>>>>
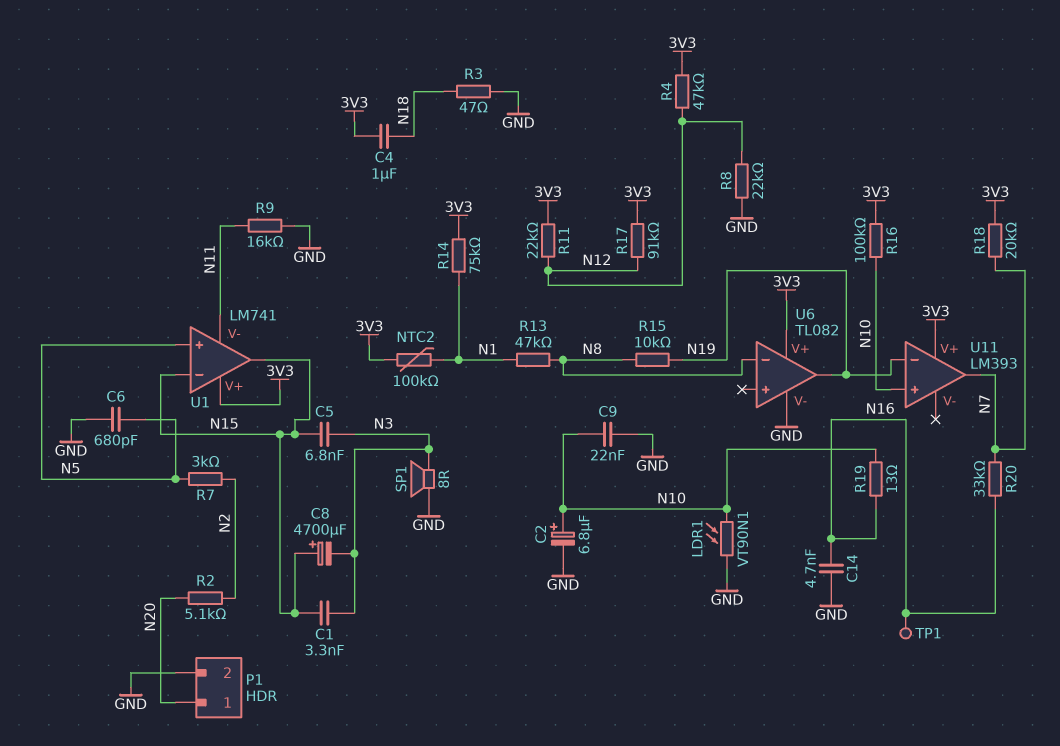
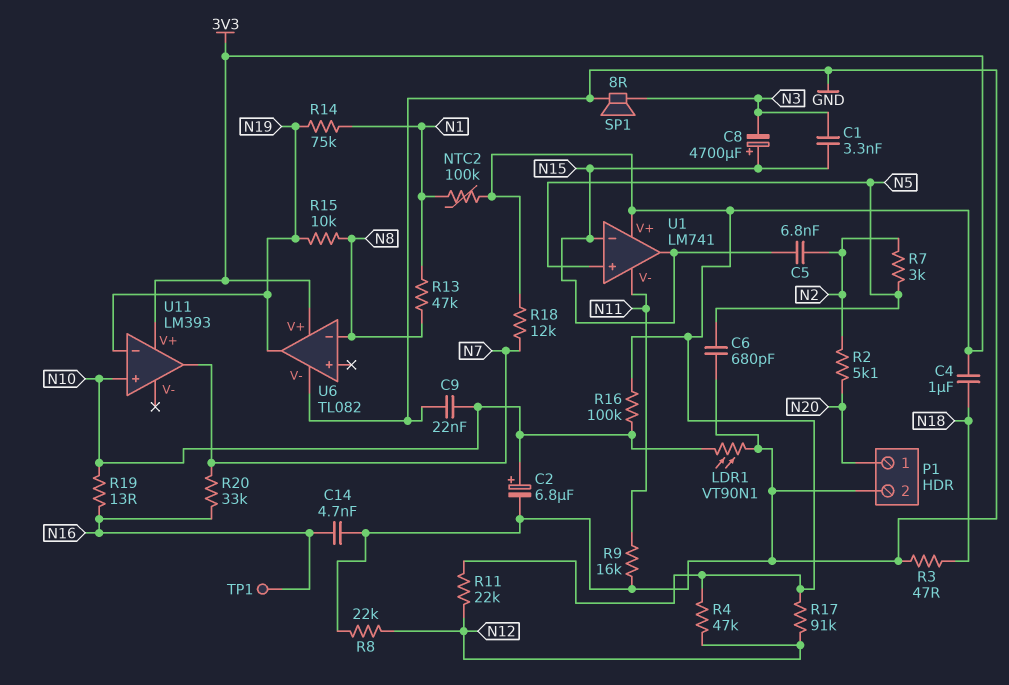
C5: 6.8nF (N3, N15) -> 6.8nF (N2, N15)
R14: 75k (3V3, N1) -> 75k (N1, N19)
R18: 20k (3V3, N7) -> 12k (3V3, N7)

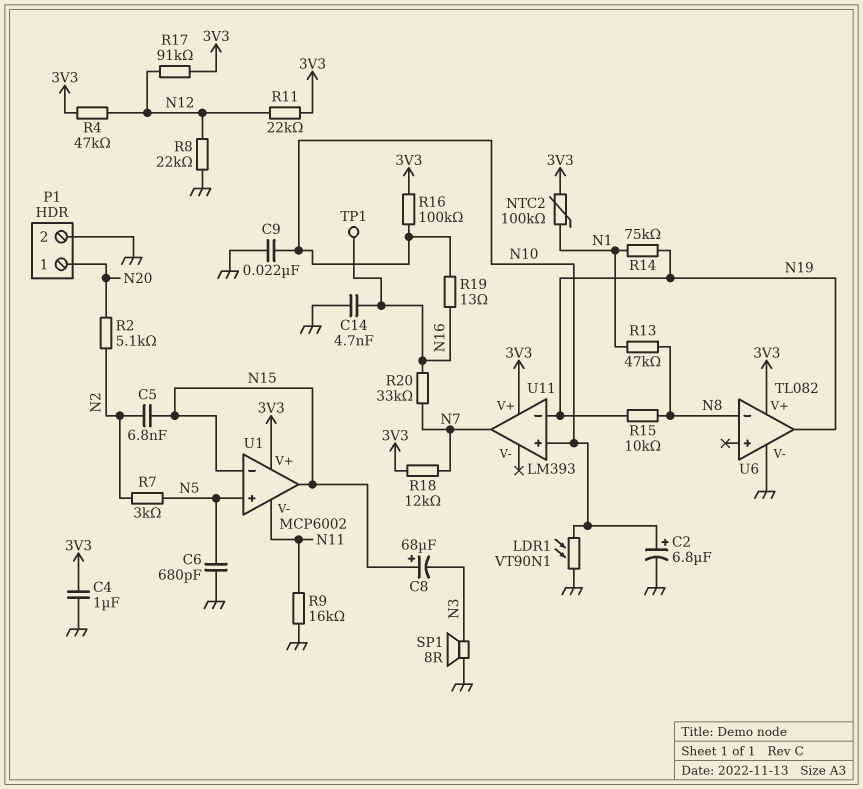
C1: 3.3nF (N3, N15) -> none
C4: 1uF (3V3, N18) -> 1uF (3V3, GND)
C8: 4700uF (plus N15, minus N3) -> 68uF (plus N15, minus N3)
R3: 47 (GND, N18) -> none
U1: LM741 -> MCP6002

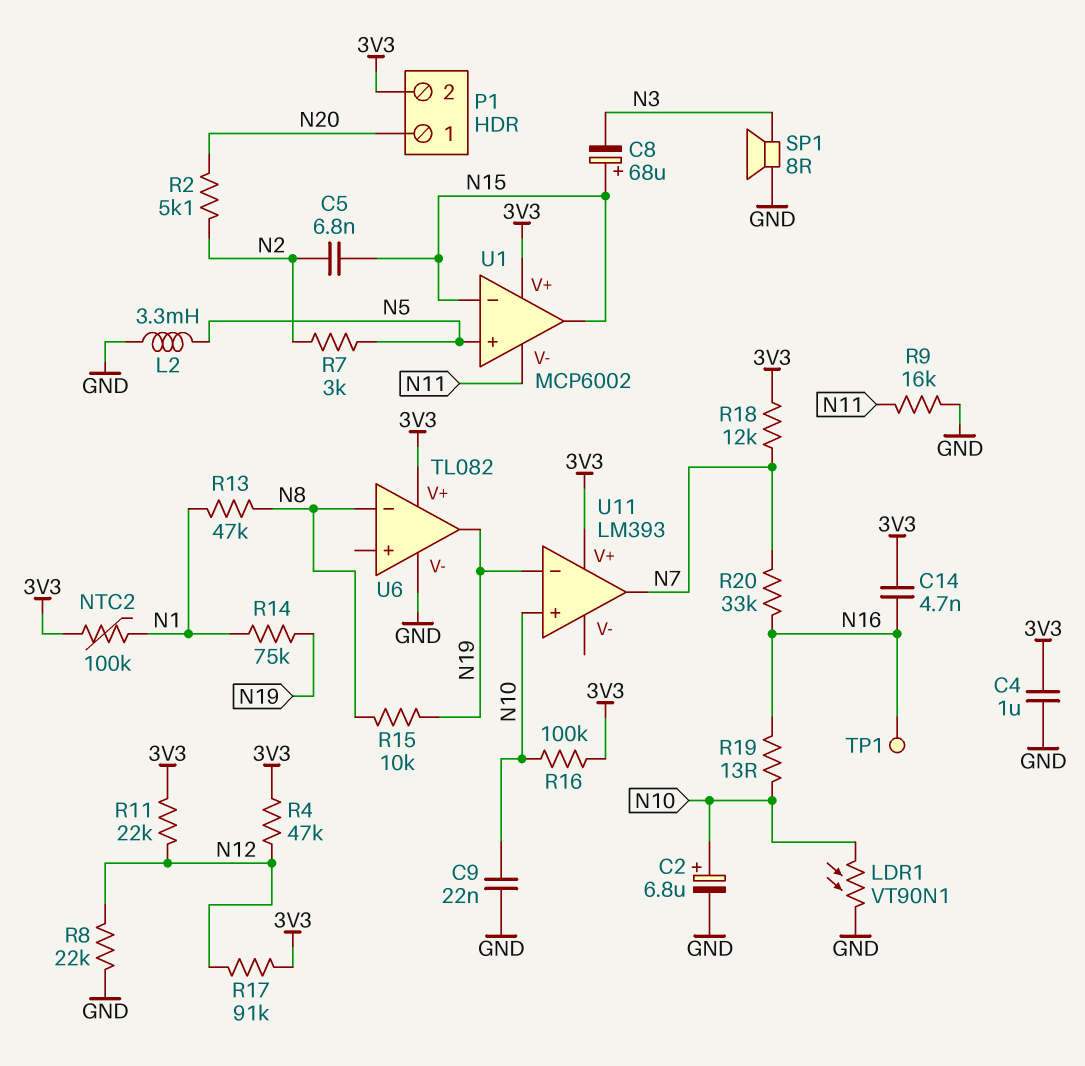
C6: 680pF (GND, N5) -> none
C14: 4.7nF (GND, N16) -> 4.7nF (3V3, N16)
L2: none -> 3.3mH (GND, N5)
P1 pin 2: GND -> 3V3

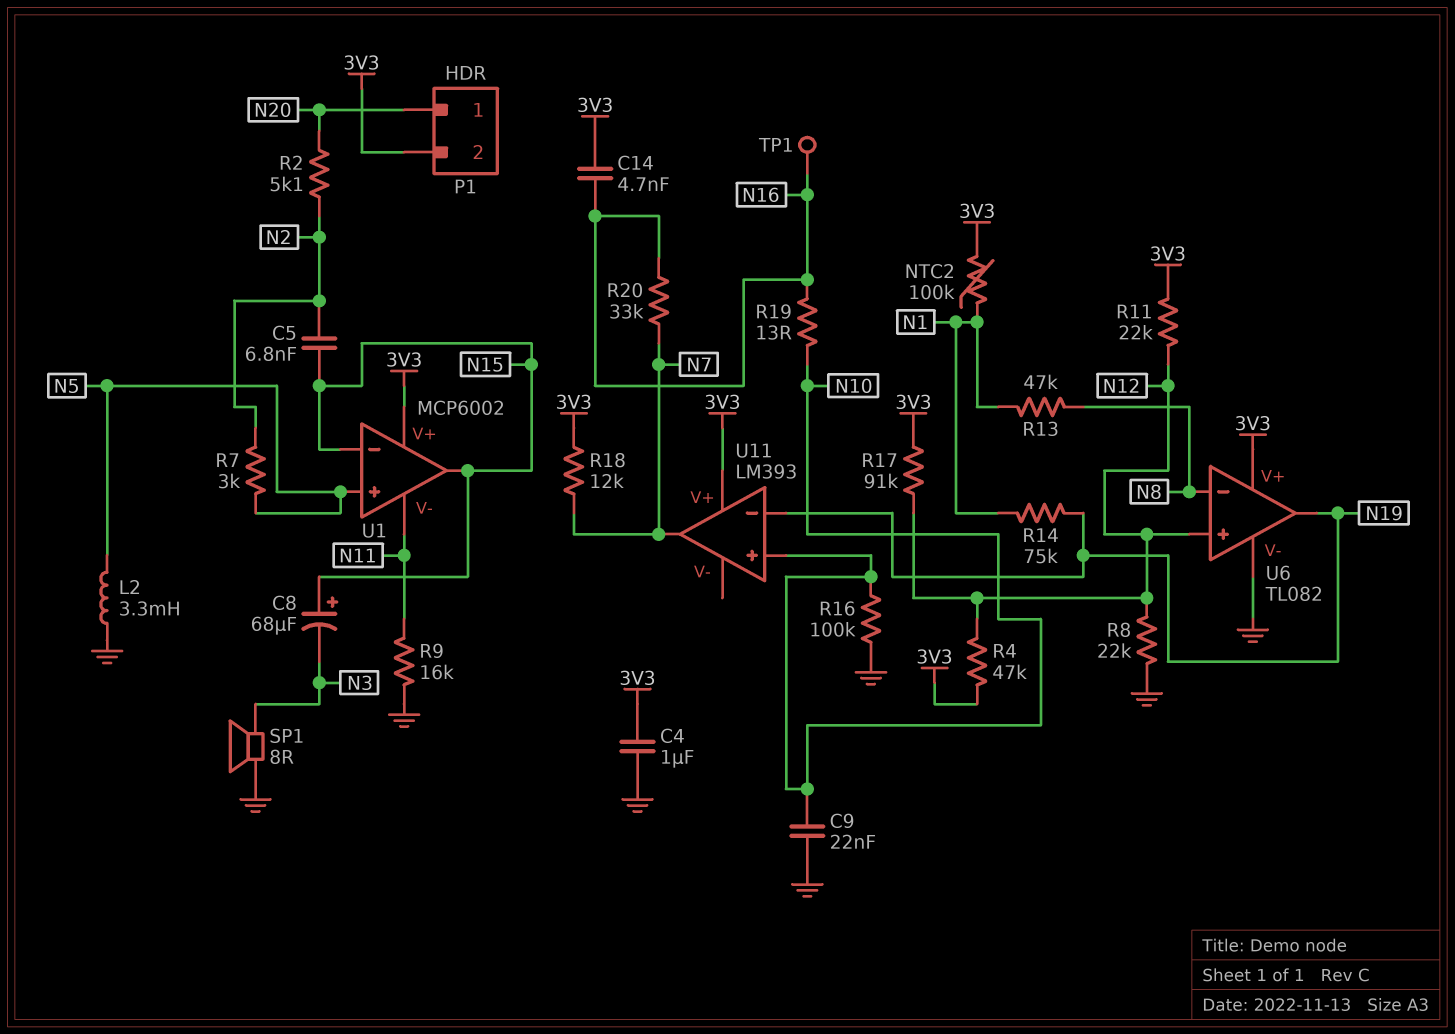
C2: 6.8uF (plus N10, minus GND) -> none
LDR1: VT90N1 (GND, N10) -> none
R15: 10k (N8, N19) -> none
R16: 100k (3V3, N10) -> 100k (GND, N10)
U6 pin in+: none -> N12

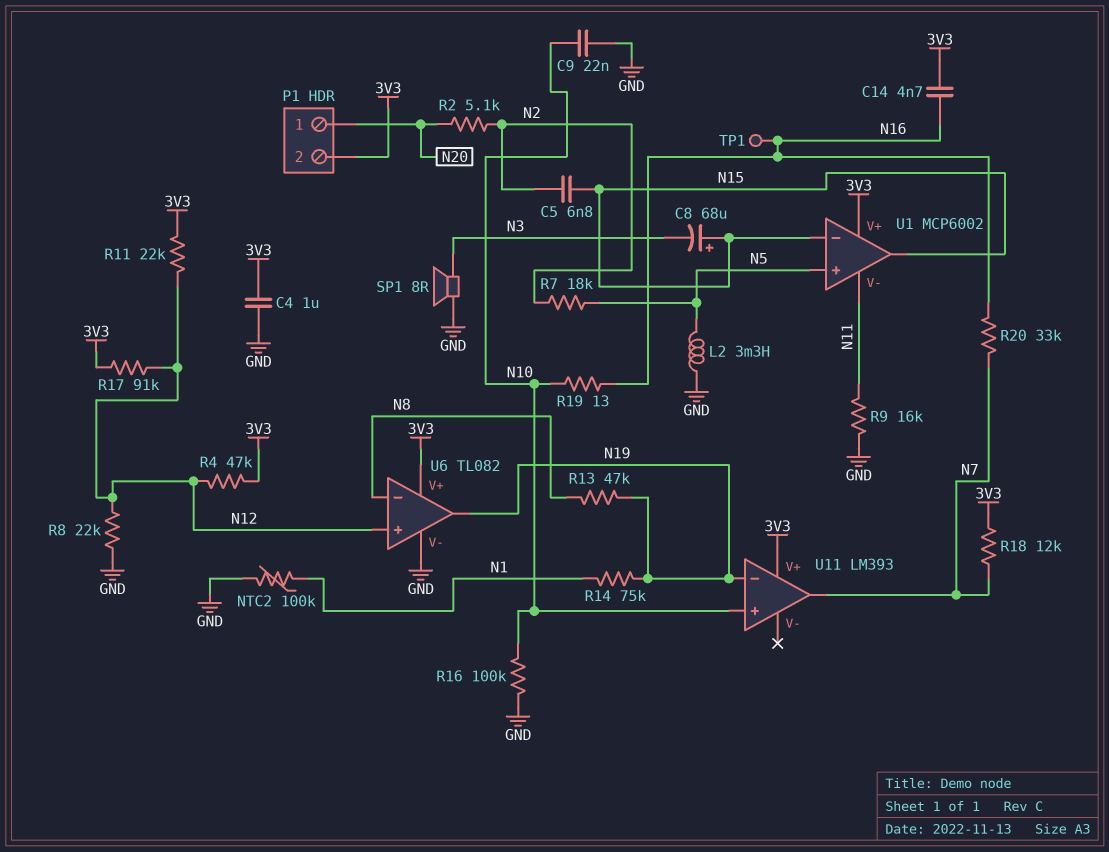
NTC2: 100k (3V3, N1) -> 100k (GND, N1)
R7: 3k (N2, N5) -> 18k (N2, N5)
R13: 47k (N1, N8) -> 47k (N8, N19)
<<<<
:: ASSIGNMENT ::
Bring together all lines in the records where the word "minus" is found.

:: RESPONSE AREA ::
C8: 4700uF (plus N15, minus N3) -> 68uF (plus N15, minus N3)
C2: 6.8uF (plus N10, minus GND) -> none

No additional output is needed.